Records from a collection:
━━━━━━

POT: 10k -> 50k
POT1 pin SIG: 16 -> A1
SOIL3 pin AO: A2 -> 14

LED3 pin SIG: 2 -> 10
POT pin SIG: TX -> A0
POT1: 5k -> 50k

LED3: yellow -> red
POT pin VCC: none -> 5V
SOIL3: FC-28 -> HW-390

━━━━━━

• _Activity_
Restate the data above in full, word for word.

• _Task output_
POT: 10k -> 50k
POT1 pin SIG: 16 -> A1
SOIL3 pin AO: A2 -> 14

LED3 pin SIG: 2 -> 10
POT pin SIG: TX -> A0
POT1: 5k -> 50k

LED3: yellow -> red
POT pin VCC: none -> 5V
SOIL3: FC-28 -> HW-390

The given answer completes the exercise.